------ Excerpted data ------

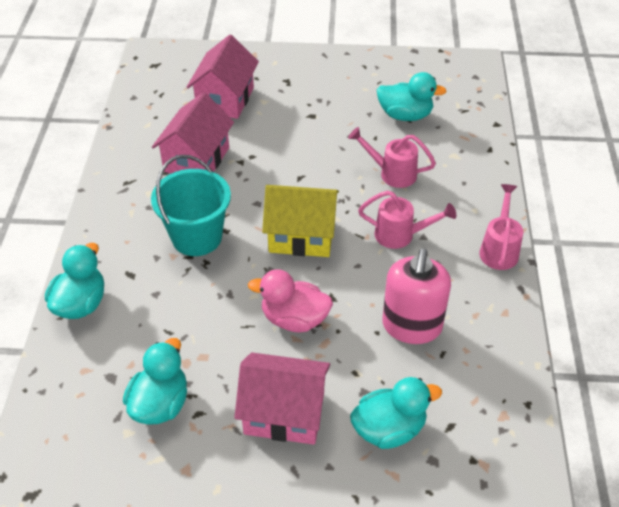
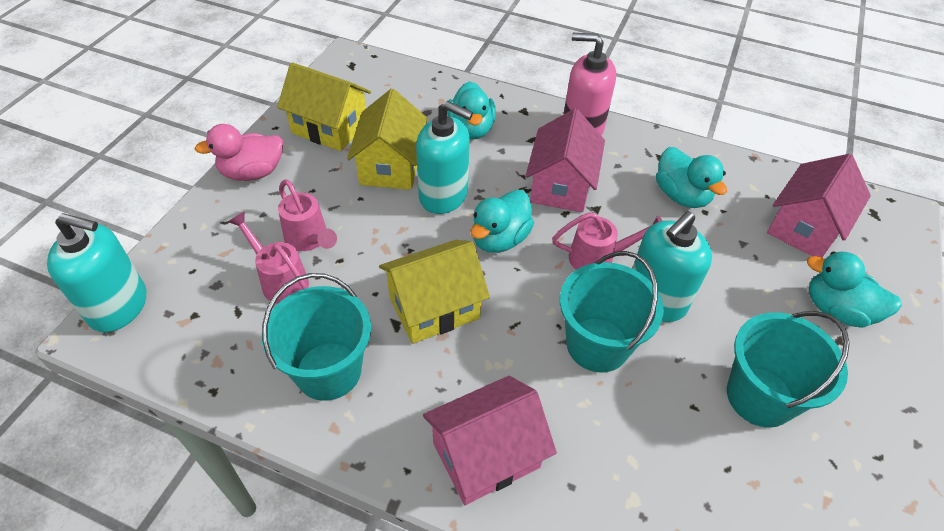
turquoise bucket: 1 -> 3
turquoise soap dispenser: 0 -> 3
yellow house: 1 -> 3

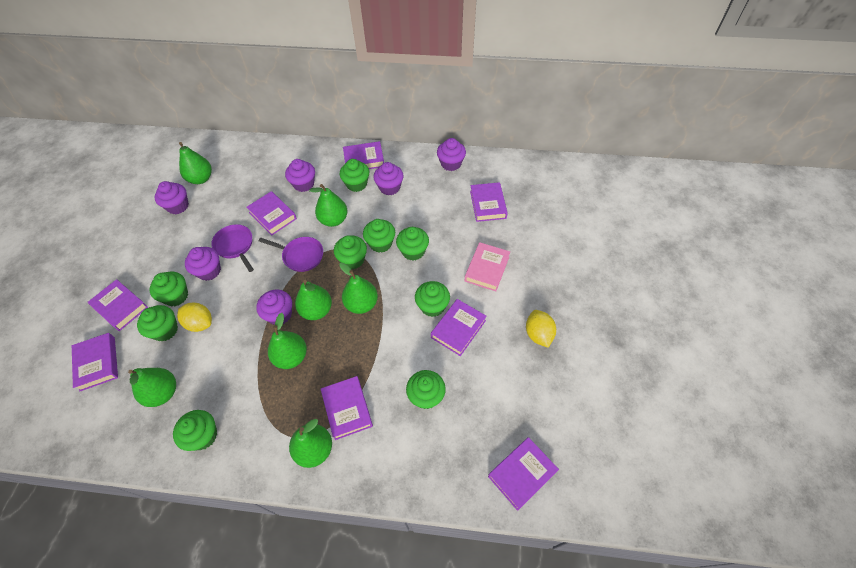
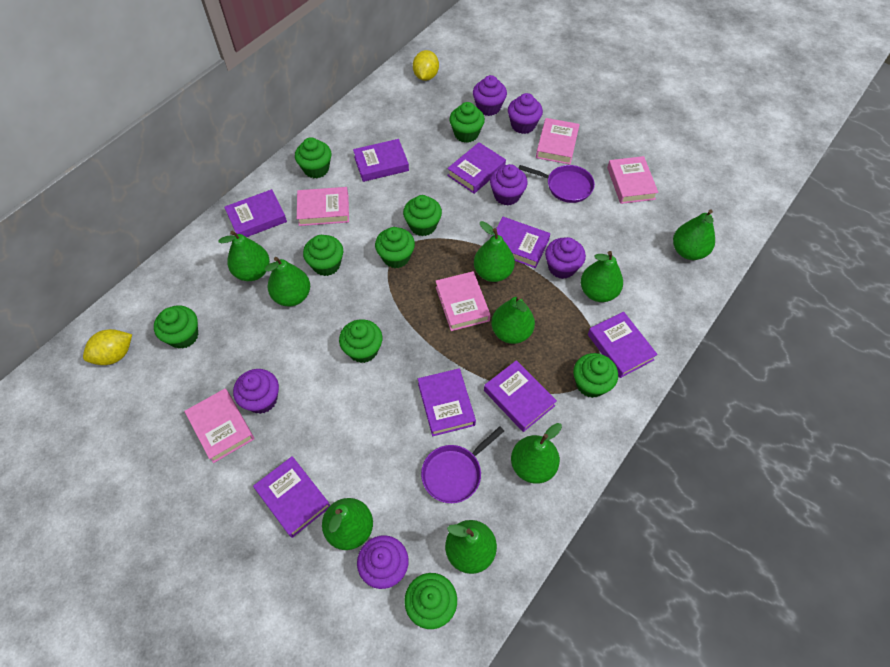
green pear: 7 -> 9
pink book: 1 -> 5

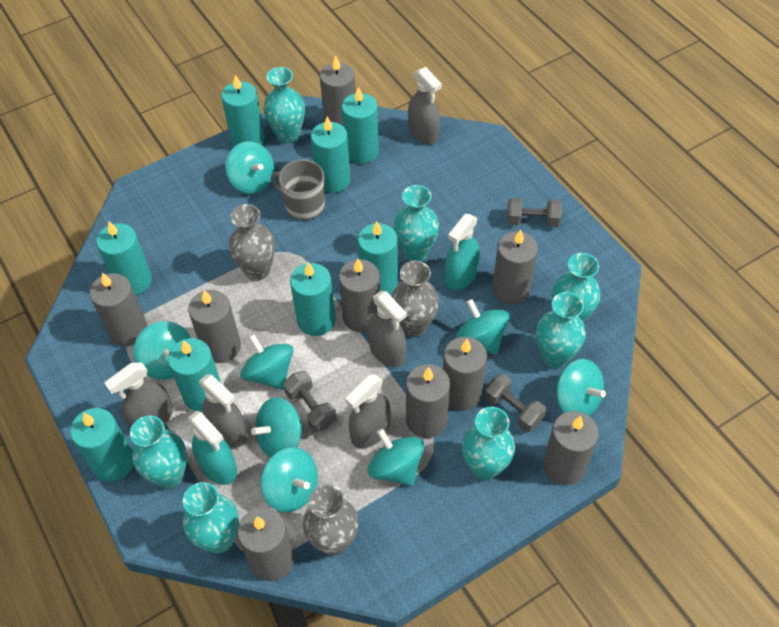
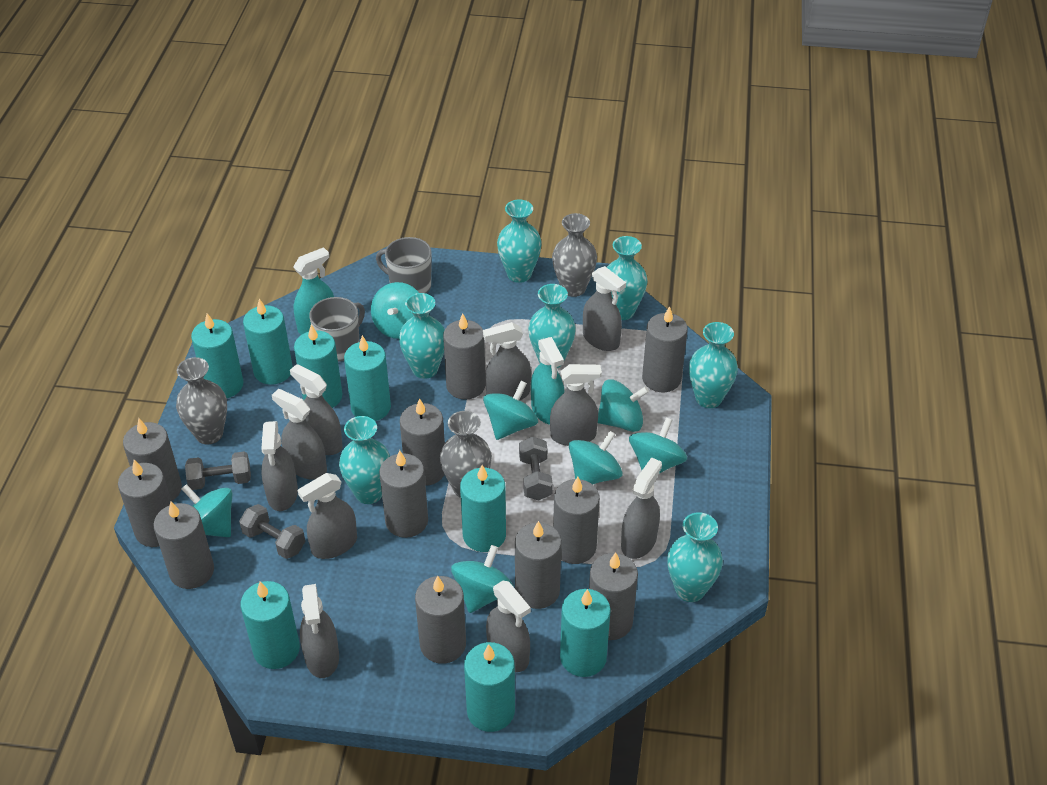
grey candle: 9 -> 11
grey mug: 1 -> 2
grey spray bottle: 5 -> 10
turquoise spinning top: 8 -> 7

------

* Task item *
Leave out the pictures and copy the rest of the material above exactly.

* Written answer *
turquoise bucket: 1 -> 3
turquoise soap dispenser: 0 -> 3
yellow house: 1 -> 3

green pear: 7 -> 9
pink book: 1 -> 5

grey candle: 9 -> 11
grey mug: 1 -> 2
grey spray bottle: 5 -> 10
turquoise spinning top: 8 -> 7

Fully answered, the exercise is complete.